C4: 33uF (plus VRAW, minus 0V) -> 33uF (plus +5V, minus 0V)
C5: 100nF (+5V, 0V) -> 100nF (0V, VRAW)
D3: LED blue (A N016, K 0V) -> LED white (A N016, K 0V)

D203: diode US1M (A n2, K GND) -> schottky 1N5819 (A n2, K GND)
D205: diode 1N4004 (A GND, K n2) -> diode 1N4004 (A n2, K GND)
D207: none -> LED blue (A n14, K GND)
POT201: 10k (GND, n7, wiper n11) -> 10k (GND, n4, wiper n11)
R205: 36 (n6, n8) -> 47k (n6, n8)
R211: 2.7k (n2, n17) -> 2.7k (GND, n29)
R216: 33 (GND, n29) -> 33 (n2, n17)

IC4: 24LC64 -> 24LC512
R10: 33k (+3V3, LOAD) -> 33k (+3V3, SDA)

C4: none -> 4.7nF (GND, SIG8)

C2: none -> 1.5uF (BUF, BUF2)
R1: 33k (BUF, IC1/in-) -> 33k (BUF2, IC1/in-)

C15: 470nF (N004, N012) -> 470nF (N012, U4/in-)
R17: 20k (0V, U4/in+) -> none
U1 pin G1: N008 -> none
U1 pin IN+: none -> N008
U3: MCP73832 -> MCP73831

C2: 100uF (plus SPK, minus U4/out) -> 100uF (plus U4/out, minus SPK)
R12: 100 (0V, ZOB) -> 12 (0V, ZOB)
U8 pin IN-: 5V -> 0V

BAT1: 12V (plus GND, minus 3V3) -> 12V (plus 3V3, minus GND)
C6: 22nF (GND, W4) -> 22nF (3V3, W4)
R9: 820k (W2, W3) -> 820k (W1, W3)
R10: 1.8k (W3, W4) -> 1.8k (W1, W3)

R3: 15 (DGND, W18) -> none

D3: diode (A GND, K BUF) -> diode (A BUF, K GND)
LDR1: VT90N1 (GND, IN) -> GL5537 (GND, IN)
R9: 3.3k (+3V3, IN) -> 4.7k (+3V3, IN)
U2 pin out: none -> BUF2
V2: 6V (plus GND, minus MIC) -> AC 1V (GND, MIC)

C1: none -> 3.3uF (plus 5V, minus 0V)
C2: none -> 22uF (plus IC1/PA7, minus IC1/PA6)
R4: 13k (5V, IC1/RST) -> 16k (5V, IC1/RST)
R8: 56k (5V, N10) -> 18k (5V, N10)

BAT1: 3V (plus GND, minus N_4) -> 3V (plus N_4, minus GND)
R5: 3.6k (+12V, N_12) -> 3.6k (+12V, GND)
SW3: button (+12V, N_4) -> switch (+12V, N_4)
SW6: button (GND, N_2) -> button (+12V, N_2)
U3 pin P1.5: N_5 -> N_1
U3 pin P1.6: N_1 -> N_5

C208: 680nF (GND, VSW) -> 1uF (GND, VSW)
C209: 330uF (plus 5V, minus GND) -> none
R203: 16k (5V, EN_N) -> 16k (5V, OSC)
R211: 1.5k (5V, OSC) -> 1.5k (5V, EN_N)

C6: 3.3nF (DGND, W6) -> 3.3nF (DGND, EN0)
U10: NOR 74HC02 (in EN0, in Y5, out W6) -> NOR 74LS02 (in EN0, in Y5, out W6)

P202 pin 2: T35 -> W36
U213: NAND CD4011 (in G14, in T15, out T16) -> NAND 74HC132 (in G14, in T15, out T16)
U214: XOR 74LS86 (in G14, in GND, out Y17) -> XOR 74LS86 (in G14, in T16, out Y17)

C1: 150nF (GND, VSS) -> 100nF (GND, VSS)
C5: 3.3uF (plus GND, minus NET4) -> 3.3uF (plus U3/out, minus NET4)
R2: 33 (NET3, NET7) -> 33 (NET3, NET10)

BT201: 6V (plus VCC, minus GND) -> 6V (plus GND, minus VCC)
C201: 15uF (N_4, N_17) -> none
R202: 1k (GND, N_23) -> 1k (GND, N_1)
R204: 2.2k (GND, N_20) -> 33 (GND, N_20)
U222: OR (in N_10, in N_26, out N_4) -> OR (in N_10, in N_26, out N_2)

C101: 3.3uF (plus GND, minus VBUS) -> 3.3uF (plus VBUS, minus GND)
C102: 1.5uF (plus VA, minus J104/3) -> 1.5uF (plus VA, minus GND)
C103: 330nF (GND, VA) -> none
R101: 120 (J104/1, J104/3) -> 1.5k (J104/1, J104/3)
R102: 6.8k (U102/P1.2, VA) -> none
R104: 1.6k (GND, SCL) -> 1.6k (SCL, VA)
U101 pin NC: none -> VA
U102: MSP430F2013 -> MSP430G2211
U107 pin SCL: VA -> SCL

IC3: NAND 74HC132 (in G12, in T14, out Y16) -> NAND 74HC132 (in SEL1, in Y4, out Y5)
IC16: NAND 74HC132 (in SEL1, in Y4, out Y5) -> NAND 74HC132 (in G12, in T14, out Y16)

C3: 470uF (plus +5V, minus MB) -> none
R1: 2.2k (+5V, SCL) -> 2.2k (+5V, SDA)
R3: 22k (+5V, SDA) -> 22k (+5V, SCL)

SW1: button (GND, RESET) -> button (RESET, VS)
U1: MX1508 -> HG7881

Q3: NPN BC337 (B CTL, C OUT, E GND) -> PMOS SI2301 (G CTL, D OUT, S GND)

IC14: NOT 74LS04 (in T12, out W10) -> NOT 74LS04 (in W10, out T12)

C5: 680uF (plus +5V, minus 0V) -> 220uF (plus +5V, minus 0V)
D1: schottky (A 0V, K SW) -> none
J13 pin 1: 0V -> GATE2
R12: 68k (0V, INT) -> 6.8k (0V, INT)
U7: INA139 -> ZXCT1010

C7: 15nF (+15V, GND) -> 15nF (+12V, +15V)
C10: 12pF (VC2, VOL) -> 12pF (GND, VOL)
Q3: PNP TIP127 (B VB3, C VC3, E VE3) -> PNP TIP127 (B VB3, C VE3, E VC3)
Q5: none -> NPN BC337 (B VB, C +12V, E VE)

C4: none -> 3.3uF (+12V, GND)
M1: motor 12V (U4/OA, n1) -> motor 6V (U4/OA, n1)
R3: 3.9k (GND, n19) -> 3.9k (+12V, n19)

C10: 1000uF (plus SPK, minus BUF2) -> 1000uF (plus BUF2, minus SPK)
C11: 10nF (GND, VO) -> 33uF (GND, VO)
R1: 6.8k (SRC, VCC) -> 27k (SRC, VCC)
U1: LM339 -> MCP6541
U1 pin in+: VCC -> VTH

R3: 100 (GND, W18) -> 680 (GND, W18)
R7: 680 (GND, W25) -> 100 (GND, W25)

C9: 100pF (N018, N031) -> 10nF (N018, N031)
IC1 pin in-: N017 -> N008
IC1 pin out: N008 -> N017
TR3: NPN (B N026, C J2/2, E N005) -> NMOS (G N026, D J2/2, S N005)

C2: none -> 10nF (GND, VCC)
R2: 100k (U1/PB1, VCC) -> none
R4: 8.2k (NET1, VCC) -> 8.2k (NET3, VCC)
---+---
_WORK ORDER_
Only an exact copy of all the data will do as the answer.

_TASK RESPONSE_
C4: 33uF (plus VRAW, minus 0V) -> 33uF (plus +5V, minus 0V)
C5: 100nF (+5V, 0V) -> 100nF (0V, VRAW)
D3: LED blue (A N016, K 0V) -> LED white (A N016, K 0V)

D203: diode US1M (A n2, K GND) -> schottky 1N5819 (A n2, K GND)
D205: diode 1N4004 (A GND, K n2) -> diode 1N4004 (A n2, K GND)
D207: none -> LED blue (A n14, K GND)
POT201: 10k (GND, n7, wiper n11) -> 10k (GND, n4, wiper n11)
R205: 36 (n6, n8) -> 47k (n6, n8)
R211: 2.7k (n2, n17) -> 2.7k (GND, n29)
R216: 33 (GND, n29) -> 33 (n2, n17)

IC4: 24LC64 -> 24LC512
R10: 33k (+3V3, LOAD) -> 33k (+3V3, SDA)

C4: none -> 4.7nF (GND, SIG8)

C2: none -> 1.5uF (BUF, BUF2)
R1: 33k (BUF, IC1/in-) -> 33k (BUF2, IC1/in-)

C15: 470nF (N004, N012) -> 470nF (N012, U4/in-)
R17: 20k (0V, U4/in+) -> none
U1 pin G1: N008 -> none
U1 pin IN+: none -> N008
U3: MCP73832 -> MCP73831

C2: 100uF (plus SPK, minus U4/out) -> 100uF (plus U4/out, minus SPK)
R12: 100 (0V, ZOB) -> 12 (0V, ZOB)
U8 pin IN-: 5V -> 0V

BAT1: 12V (plus GND, minus 3V3) -> 12V (plus 3V3, minus GND)
C6: 22nF (GND, W4) -> 22nF (3V3, W4)
R9: 820k (W2, W3) -> 820k (W1, W3)
R10: 1.8k (W3, W4) -> 1.8k (W1, W3)

R3: 15 (DGND, W18) -> none

D3: diode (A GND, K BUF) -> diode (A BUF, K GND)
LDR1: VT90N1 (GND, IN) -> GL5537 (GND, IN)
R9: 3.3k (+3V3, IN) -> 4.7k (+3V3, IN)
U2 pin out: none -> BUF2
V2: 6V (plus GND, minus MIC) -> AC 1V (GND, MIC)

C1: none -> 3.3uF (plus 5V, minus 0V)
C2: none -> 22uF (plus IC1/PA7, minus IC1/PA6)
R4: 13k (5V, IC1/RST) -> 16k (5V, IC1/RST)
R8: 56k (5V, N10) -> 18k (5V, N10)

BAT1: 3V (plus GND, minus N_4) -> 3V (plus N_4, minus GND)
R5: 3.6k (+12V, N_12) -> 3.6k (+12V, GND)
SW3: button (+12V, N_4) -> switch (+12V, N_4)
SW6: button (GND, N_2) -> button (+12V, N_2)
U3 pin P1.5: N_5 -> N_1
U3 pin P1.6: N_1 -> N_5

C208: 680nF (GND, VSW) -> 1uF (GND, VSW)
C209: 330uF (plus 5V, minus GND) -> none
R203: 16k (5V, EN_N) -> 16k (5V, OSC)
R211: 1.5k (5V, OSC) -> 1.5k (5V, EN_N)

C6: 3.3nF (DGND, W6) -> 3.3nF (DGND, EN0)
U10: NOR 74HC02 (in EN0, in Y5, out W6) -> NOR 74LS02 (in EN0, in Y5, out W6)

P202 pin 2: T35 -> W36
U213: NAND CD4011 (in G14, in T15, out T16) -> NAND 74HC132 (in G14, in T15, out T16)
U214: XOR 74LS86 (in G14, in GND, out Y17) -> XOR 74LS86 (in G14, in T16, out Y17)

C1: 150nF (GND, VSS) -> 100nF (GND, VSS)
C5: 3.3uF (plus GND, minus NET4) -> 3.3uF (plus U3/out, minus NET4)
R2: 33 (NET3, NET7) -> 33 (NET3, NET10)

BT201: 6V (plus VCC, minus GND) -> 6V (plus GND, minus VCC)
C201: 15uF (N_4, N_17) -> none
R202: 1k (GND, N_23) -> 1k (GND, N_1)
R204: 2.2k (GND, N_20) -> 33 (GND, N_20)
U222: OR (in N_10, in N_26, out N_4) -> OR (in N_10, in N_26, out N_2)

C101: 3.3uF (plus GND, minus VBUS) -> 3.3uF (plus VBUS, minus GND)
C102: 1.5uF (plus VA, minus J104/3) -> 1.5uF (plus VA, minus GND)
C103: 330nF (GND, VA) -> none
R101: 120 (J104/1, J104/3) -> 1.5k (J104/1, J104/3)
R102: 6.8k (U102/P1.2, VA) -> none
R104: 1.6k (GND, SCL) -> 1.6k (SCL, VA)
U101 pin NC: none -> VA
U102: MSP430F2013 -> MSP430G2211
U107 pin SCL: VA -> SCL

IC3: NAND 74HC132 (in G12, in T14, out Y16) -> NAND 74HC132 (in SEL1, in Y4, out Y5)
IC16: NAND 74HC132 (in SEL1, in Y4, out Y5) -> NAND 74HC132 (in G12, in T14, out Y16)

C3: 470uF (plus +5V, minus MB) -> none
R1: 2.2k (+5V, SCL) -> 2.2k (+5V, SDA)
R3: 22k (+5V, SDA) -> 22k (+5V, SCL)

SW1: button (GND, RESET) -> button (RESET, VS)
U1: MX1508 -> HG7881

Q3: NPN BC337 (B CTL, C OUT, E GND) -> PMOS SI2301 (G CTL, D OUT, S GND)

IC14: NOT 74LS04 (in T12, out W10) -> NOT 74LS04 (in W10, out T12)

C5: 680uF (plus +5V, minus 0V) -> 220uF (plus +5V, minus 0V)
D1: schottky (A 0V, K SW) -> none
J13 pin 1: 0V -> GATE2
R12: 68k (0V, INT) -> 6.8k (0V, INT)
U7: INA139 -> ZXCT1010

C7: 15nF (+15V, GND) -> 15nF (+12V, +15V)
C10: 12pF (VC2, VOL) -> 12pF (GND, VOL)
Q3: PNP TIP127 (B VB3, C VC3, E VE3) -> PNP TIP127 (B VB3, C VE3, E VC3)
Q5: none -> NPN BC337 (B VB, C +12V, E VE)

C4: none -> 3.3uF (+12V, GND)
M1: motor 12V (U4/OA, n1) -> motor 6V (U4/OA, n1)
R3: 3.9k (GND, n19) -> 3.9k (+12V, n19)

C10: 1000uF (plus SPK, minus BUF2) -> 1000uF (plus BUF2, minus SPK)
C11: 10nF (GND, VO) -> 33uF (GND, VO)
R1: 6.8k (SRC, VCC) -> 27k (SRC, VCC)
U1: LM339 -> MCP6541
U1 pin in+: VCC -> VTH

R3: 100 (GND, W18) -> 680 (GND, W18)
R7: 680 (GND, W25) -> 100 (GND, W25)

C9: 100pF (N018, N031) -> 10nF (N018, N031)
IC1 pin in-: N017 -> N008
IC1 pin out: N008 -> N017
TR3: NPN (B N026, C J2/2, E N005) -> NMOS (G N026, D J2/2, S N005)

C2: none -> 10nF (GND, VCC)
R2: 100k (U1/PB1, VCC) -> none
R4: 8.2k (NET1, VCC) -> 8.2k (NET3, VCC)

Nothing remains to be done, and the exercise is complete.